▶ [PROBLEM DESCRIPTION]:
Scan the records below, and wherever a line has the word "moved", pull it out.

▶ [SOURCE INFORMATION]:
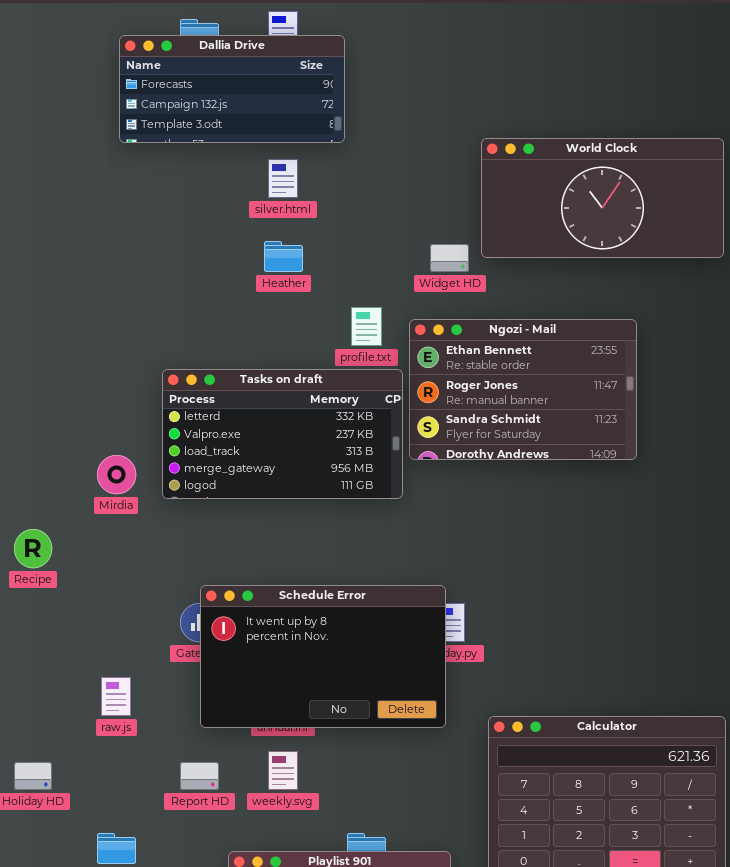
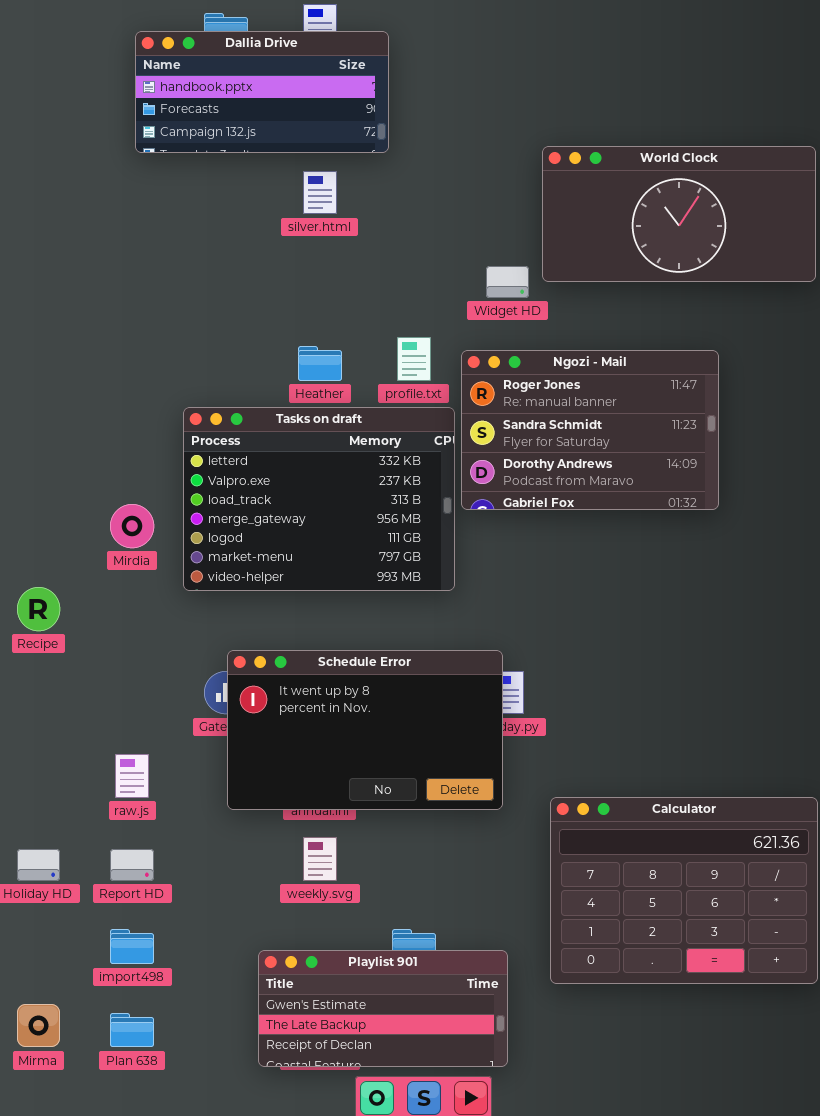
Dallia Drive: [119,35,345,143] -> [135,31,389,153], scrolled up 1 row
Heather: [264,241,303,272] -> [298,346,342,381], moved
Ngozi - Mail: [409,319,637,460] -> [461,350,719,510], scrolled down 1 row
Tasks on draft: [162,369,403,499] -> [183,407,455,591], resized
Report HD: [180,762,219,790] -> [110,849,154,881], moved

▶ [ANSWER SPACE]:
Heather: [264,241,303,272] -> [298,346,342,381], moved
Report HD: [180,762,219,790] -> [110,849,154,881], moved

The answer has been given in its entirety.